Your task: Output the data unchanged and complete, minus the images.

Dataset:
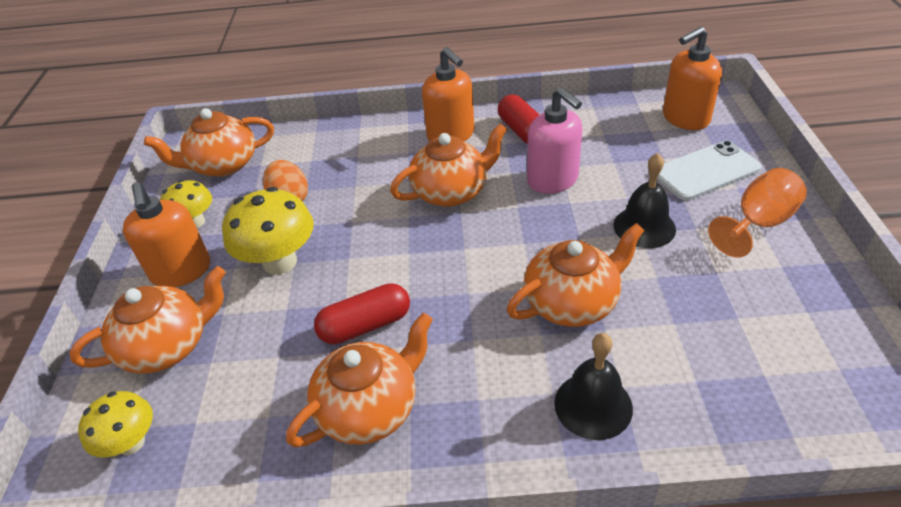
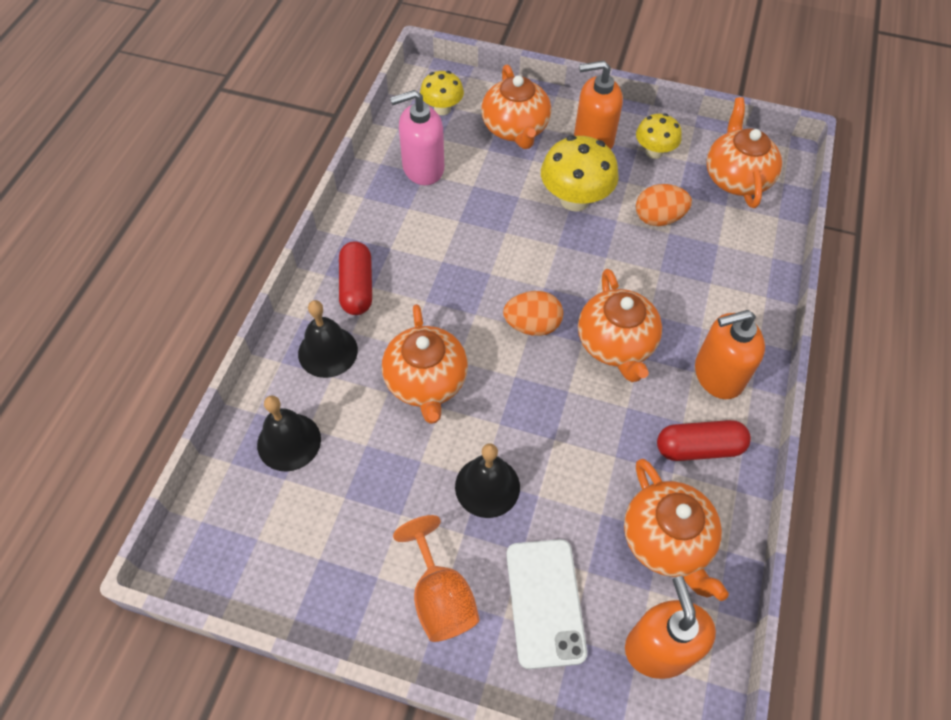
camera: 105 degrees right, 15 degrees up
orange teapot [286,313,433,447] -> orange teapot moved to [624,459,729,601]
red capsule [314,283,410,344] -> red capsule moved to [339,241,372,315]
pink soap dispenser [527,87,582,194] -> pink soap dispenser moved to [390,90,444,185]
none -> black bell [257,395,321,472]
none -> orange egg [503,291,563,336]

Solution:
camera: 105 degrees right, 15 degrees up
orange teapot [286,313,433,447] -> orange teapot moved to [624,459,729,601]
red capsule [314,283,410,344] -> red capsule moved to [339,241,372,315]
pink soap dispenser [527,87,582,194] -> pink soap dispenser moved to [390,90,444,185]
none -> black bell [257,395,321,472]
none -> orange egg [503,291,563,336]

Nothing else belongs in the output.